## Data
********

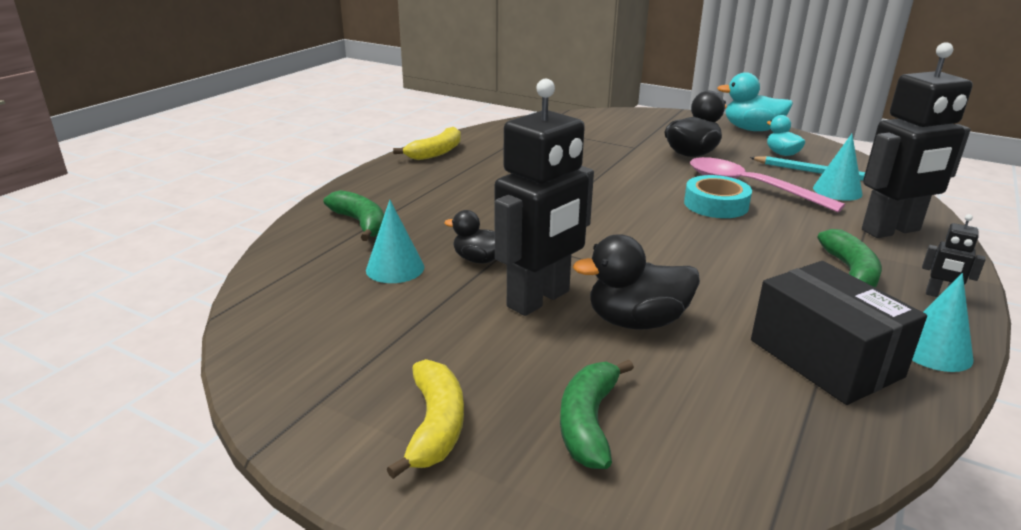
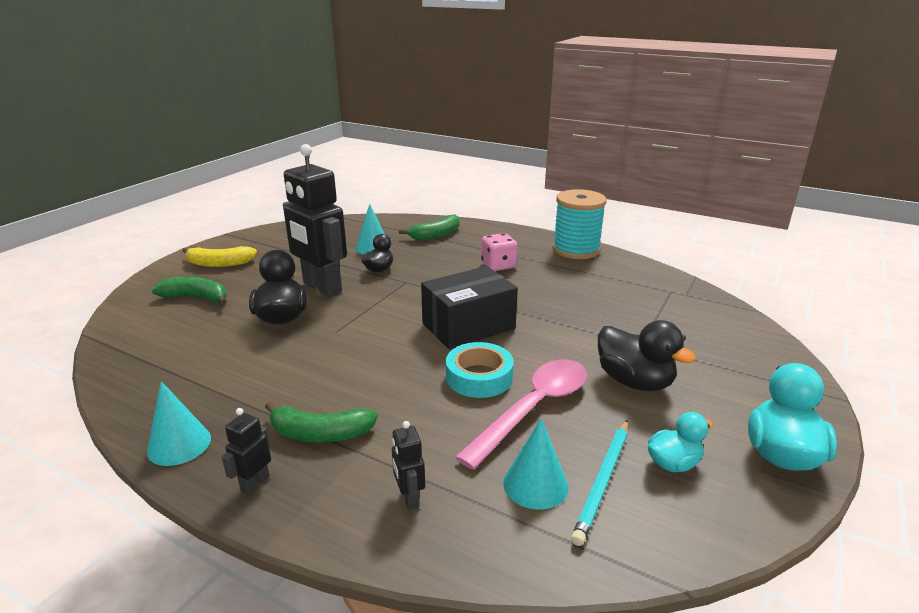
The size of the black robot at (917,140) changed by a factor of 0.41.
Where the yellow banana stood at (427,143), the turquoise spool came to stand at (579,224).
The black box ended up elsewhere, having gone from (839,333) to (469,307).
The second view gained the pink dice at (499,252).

********

## Problem to work on
With the pictures removed, return the data above word for word.

## Reply to the exercise
The size of the black robot at (917,140) changed by a factor of 0.41.
Where the yellow banana stood at (427,143), the turquoise spool came to stand at (579,224).
The black box ended up elsewhere, having gone from (839,333) to (469,307).
The second view gained the pink dice at (499,252).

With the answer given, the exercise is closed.